Object state comparisons ▸

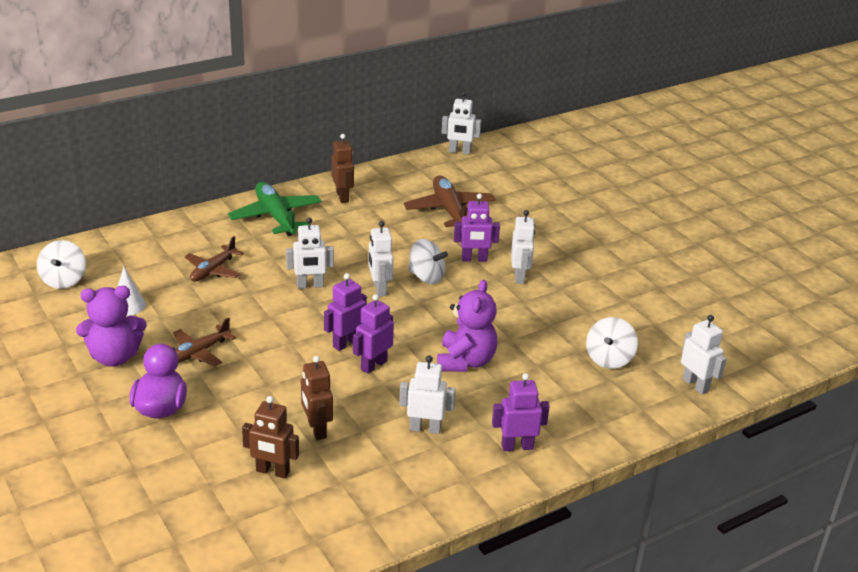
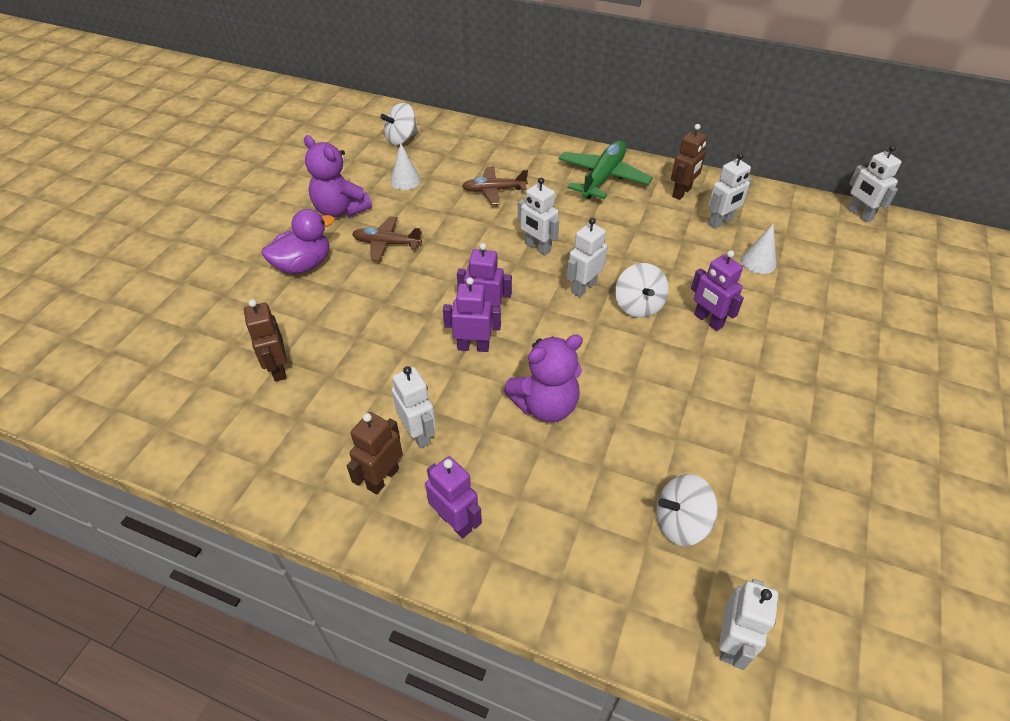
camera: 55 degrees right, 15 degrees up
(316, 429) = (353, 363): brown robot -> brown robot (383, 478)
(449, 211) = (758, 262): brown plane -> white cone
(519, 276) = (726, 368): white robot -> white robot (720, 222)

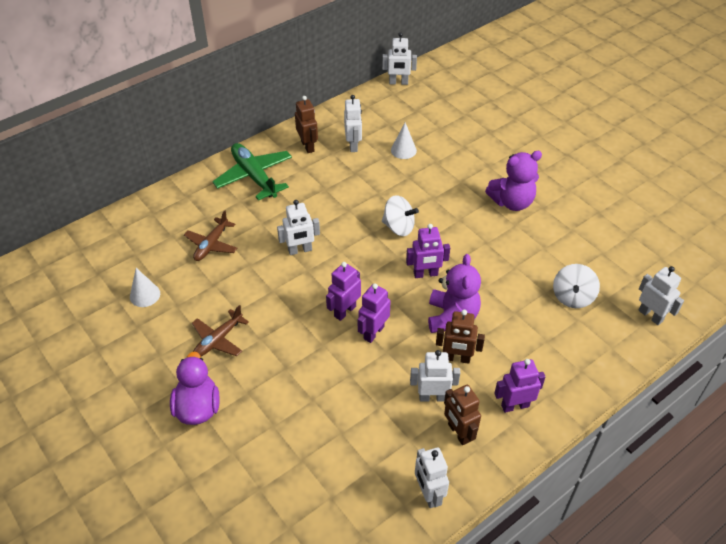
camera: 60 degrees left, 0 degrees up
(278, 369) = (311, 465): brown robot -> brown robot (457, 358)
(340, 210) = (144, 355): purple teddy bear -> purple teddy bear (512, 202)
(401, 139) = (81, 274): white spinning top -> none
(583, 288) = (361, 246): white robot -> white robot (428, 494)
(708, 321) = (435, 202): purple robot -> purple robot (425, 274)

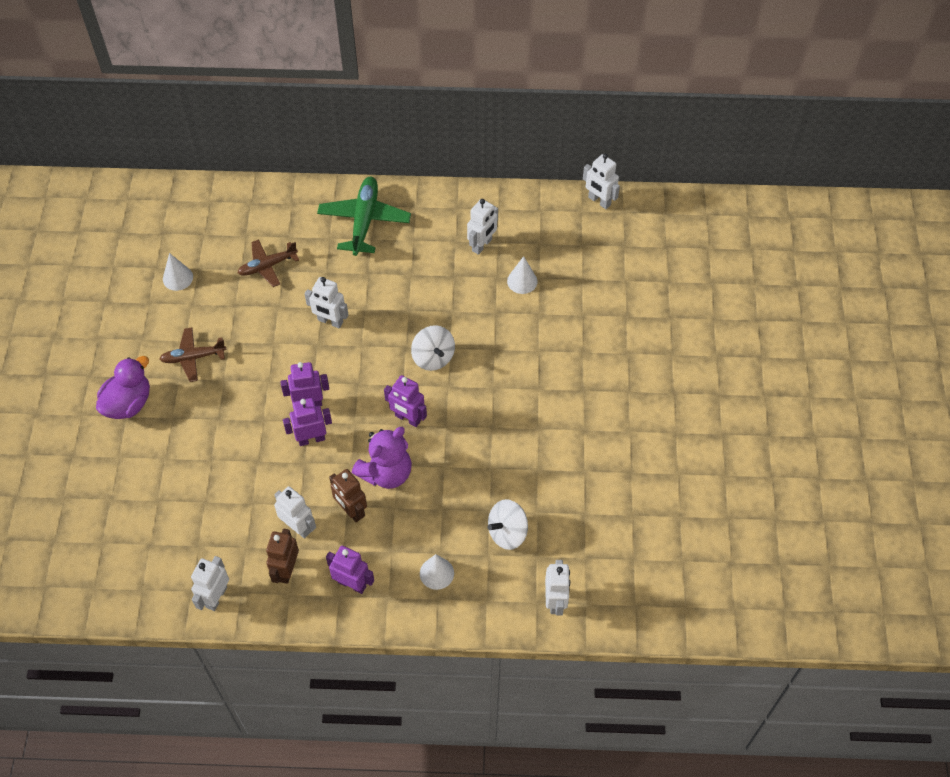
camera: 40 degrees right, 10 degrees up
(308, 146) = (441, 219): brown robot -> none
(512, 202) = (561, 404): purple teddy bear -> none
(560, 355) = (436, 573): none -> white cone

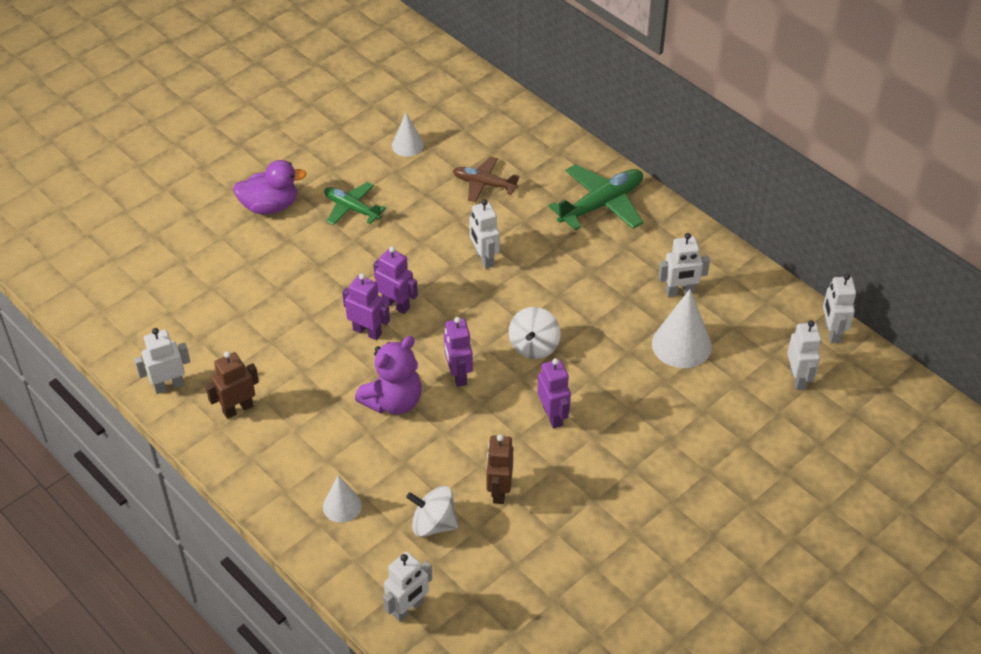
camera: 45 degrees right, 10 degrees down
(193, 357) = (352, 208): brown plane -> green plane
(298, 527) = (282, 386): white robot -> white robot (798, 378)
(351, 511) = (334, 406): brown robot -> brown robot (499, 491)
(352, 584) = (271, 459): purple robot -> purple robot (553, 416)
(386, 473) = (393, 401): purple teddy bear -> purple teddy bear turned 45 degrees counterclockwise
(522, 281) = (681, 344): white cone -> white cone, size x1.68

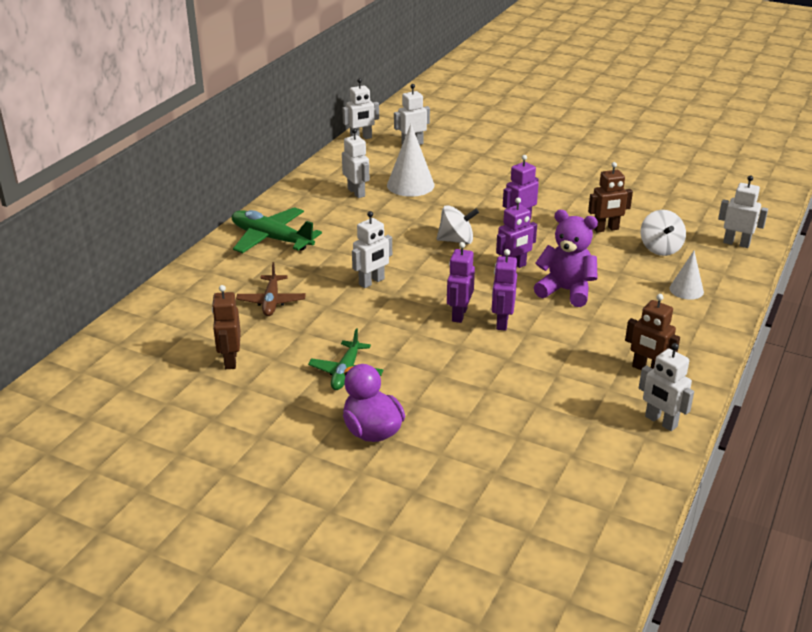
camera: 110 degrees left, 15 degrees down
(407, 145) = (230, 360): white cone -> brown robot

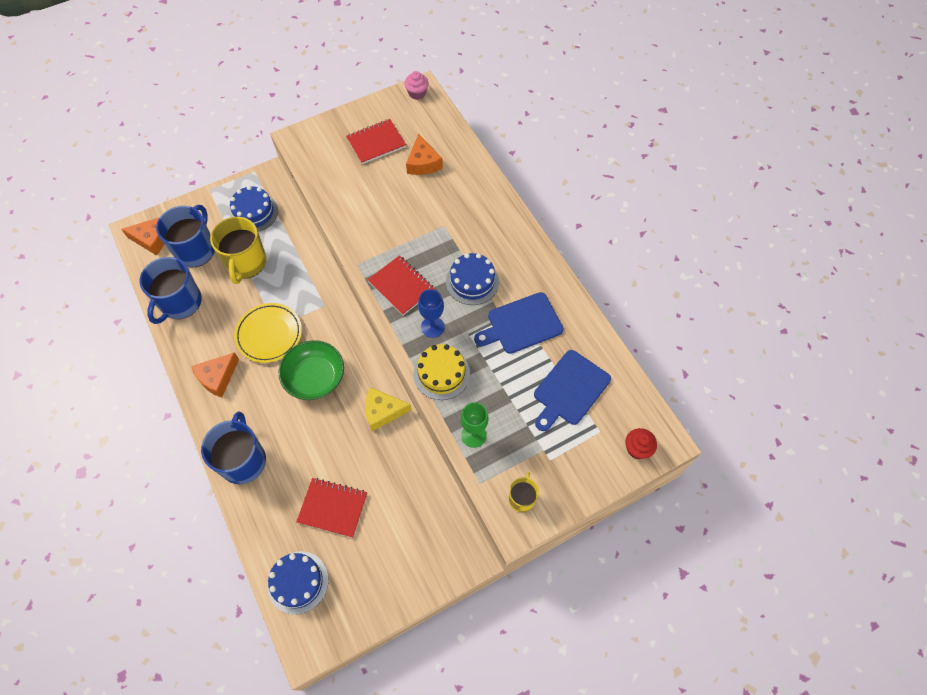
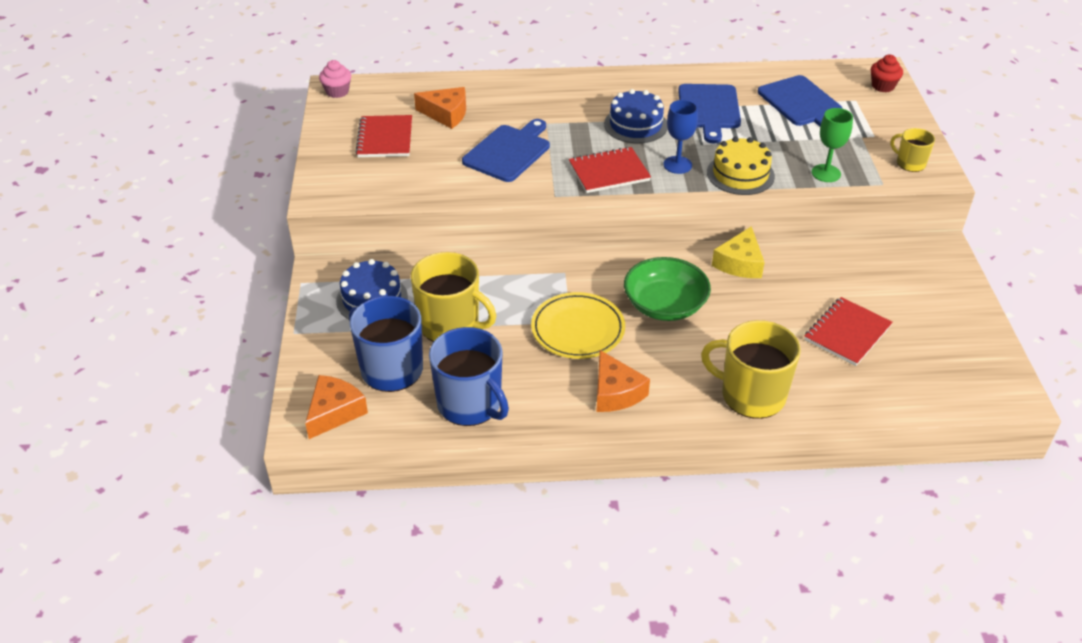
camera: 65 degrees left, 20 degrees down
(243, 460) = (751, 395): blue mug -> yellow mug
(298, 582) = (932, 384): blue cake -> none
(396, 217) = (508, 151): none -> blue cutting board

Task requirements ▸
Reproduce the data above exactly, but only from the line containing "camera: 40 degrees right, 10 degrees up" through the line containing "(351, 511) = (334, 406): brown". Omit all pictures.

Problem solution ▸
camera: 40 degrees right, 10 degrees up
(308, 146) = (441, 219): brown robot -> none
(512, 202) = (561, 404): purple teddy bear -> none
(560, 355) = (436, 573): none -> white cone

camera: 45 degrees right, 10 degrees down
(193, 357) = (352, 208): brown plane -> green plane
(298, 527) = (282, 386): white robot -> white robot (798, 378)
(351, 511) = (334, 406): brown robot -> brown robot (499, 491)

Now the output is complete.